*** Opening EXCERPTED RECORDS ***
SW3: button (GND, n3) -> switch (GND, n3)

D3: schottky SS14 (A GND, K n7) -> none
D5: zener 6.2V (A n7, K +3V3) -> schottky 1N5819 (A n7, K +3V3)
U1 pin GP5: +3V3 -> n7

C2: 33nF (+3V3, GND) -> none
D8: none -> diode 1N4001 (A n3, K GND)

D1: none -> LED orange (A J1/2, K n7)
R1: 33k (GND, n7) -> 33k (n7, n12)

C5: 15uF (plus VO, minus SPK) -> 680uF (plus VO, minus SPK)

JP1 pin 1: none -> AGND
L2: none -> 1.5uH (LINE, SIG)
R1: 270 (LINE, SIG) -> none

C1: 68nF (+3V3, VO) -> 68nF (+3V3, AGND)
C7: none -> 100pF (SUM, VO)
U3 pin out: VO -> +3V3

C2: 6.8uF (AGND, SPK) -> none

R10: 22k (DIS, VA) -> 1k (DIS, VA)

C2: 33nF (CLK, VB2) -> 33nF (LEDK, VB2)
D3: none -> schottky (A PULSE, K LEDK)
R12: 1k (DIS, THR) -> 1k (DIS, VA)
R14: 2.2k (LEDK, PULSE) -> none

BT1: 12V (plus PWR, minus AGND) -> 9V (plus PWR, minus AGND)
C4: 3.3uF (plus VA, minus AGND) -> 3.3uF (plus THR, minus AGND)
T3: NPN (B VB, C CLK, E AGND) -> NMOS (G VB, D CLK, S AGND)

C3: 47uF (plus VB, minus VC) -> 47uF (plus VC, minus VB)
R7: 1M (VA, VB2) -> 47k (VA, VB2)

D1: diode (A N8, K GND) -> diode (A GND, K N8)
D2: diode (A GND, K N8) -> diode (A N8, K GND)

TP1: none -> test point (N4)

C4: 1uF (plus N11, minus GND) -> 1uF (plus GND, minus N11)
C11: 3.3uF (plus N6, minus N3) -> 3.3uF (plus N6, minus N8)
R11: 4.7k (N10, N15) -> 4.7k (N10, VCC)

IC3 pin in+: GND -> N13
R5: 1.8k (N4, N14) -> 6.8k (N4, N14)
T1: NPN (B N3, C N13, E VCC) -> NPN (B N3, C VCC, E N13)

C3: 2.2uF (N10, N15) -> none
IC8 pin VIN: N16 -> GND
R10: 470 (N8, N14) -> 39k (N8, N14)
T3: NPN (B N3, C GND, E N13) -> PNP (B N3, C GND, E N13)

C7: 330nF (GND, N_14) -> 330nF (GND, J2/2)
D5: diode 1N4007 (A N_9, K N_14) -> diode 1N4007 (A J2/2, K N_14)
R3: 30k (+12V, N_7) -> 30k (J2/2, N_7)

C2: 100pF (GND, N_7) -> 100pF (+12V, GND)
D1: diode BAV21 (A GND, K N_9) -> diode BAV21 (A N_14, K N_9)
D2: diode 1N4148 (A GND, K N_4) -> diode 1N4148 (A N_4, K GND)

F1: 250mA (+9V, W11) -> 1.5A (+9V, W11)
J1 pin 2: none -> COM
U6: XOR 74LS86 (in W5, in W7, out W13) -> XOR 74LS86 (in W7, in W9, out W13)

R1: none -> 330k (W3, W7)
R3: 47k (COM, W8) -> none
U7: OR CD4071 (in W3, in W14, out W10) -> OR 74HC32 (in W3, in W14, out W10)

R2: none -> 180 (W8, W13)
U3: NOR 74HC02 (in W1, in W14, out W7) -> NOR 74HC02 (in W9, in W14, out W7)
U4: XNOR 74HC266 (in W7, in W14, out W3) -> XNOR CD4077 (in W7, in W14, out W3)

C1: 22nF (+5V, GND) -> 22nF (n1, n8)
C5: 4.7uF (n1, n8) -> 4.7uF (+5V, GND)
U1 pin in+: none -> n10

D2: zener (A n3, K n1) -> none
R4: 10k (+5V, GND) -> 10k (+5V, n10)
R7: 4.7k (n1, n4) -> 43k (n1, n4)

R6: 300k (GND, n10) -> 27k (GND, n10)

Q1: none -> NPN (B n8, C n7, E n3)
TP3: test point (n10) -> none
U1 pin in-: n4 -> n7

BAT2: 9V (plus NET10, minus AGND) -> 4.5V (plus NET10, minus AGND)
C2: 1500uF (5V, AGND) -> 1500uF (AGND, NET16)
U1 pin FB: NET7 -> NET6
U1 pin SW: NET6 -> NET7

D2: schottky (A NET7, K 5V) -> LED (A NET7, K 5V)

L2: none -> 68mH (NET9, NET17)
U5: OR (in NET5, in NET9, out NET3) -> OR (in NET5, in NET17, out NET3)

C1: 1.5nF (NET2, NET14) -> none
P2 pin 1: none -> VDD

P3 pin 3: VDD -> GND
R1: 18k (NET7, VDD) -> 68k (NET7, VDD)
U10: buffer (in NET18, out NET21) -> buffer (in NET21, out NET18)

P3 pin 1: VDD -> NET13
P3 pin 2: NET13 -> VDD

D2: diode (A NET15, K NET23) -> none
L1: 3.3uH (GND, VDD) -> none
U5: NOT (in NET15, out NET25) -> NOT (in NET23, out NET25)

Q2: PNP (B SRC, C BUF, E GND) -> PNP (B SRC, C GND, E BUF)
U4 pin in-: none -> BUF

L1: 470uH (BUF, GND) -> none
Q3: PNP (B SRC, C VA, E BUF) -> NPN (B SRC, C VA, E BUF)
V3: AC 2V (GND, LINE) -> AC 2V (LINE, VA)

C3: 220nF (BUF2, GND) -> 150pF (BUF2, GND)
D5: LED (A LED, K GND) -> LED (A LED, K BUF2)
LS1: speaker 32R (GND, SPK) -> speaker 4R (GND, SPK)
*** Closing EXCERPTED RECORDS ***
## TASK BRIEF
Your answer should consist of each line of the data above in which the word "schottky" occurs.

## WRITTEN REPLY
D3: schottky SS14 (A GND, K n7) -> none
D5: zener 6.2V (A n7, K +3V3) -> schottky 1N5819 (A n7, K +3V3)
D3: none -> schottky (A PULSE, K LEDK)
D2: schottky (A NET7, K 5V) -> LED (A NET7, K 5V)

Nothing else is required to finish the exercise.